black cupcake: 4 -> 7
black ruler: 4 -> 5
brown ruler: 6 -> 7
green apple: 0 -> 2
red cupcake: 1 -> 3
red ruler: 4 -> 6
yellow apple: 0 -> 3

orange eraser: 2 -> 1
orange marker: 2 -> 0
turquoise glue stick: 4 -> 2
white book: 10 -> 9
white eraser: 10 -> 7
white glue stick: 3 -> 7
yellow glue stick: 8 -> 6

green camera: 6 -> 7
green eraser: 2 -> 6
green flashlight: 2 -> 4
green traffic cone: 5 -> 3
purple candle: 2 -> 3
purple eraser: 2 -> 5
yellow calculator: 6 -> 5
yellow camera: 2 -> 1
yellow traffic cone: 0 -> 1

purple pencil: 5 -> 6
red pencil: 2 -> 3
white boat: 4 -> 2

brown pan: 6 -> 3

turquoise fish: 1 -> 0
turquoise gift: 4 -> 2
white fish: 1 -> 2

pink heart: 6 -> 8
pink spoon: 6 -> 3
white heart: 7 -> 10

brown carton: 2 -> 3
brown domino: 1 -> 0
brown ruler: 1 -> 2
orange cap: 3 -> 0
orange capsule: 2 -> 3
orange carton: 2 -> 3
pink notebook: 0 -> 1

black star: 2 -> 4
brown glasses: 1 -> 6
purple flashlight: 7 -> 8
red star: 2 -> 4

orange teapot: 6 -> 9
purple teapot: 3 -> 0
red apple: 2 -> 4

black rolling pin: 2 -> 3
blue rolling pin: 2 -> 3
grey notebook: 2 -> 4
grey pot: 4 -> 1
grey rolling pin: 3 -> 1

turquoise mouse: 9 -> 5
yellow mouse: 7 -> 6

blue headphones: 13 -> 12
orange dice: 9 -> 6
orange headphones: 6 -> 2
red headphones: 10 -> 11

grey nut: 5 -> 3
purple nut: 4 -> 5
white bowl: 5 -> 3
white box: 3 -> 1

WHAT TO DO
Extract the lines above, from the first one through the one containing "orange cap: 3 -> 0", and return only those, unchanged.

THE ANSWER
black cupcake: 4 -> 7
black ruler: 4 -> 5
brown ruler: 6 -> 7
green apple: 0 -> 2
red cupcake: 1 -> 3
red ruler: 4 -> 6
yellow apple: 0 -> 3

orange eraser: 2 -> 1
orange marker: 2 -> 0
turquoise glue stick: 4 -> 2
white book: 10 -> 9
white eraser: 10 -> 7
white glue stick: 3 -> 7
yellow glue stick: 8 -> 6

green camera: 6 -> 7
green eraser: 2 -> 6
green flashlight: 2 -> 4
green traffic cone: 5 -> 3
purple candle: 2 -> 3
purple eraser: 2 -> 5
yellow calculator: 6 -> 5
yellow camera: 2 -> 1
yellow traffic cone: 0 -> 1

purple pencil: 5 -> 6
red pencil: 2 -> 3
white boat: 4 -> 2

brown pan: 6 -> 3

turquoise fish: 1 -> 0
turquoise gift: 4 -> 2
white fish: 1 -> 2

pink heart: 6 -> 8
pink spoon: 6 -> 3
white heart: 7 -> 10

brown carton: 2 -> 3
brown domino: 1 -> 0
brown ruler: 1 -> 2
orange cap: 3 -> 0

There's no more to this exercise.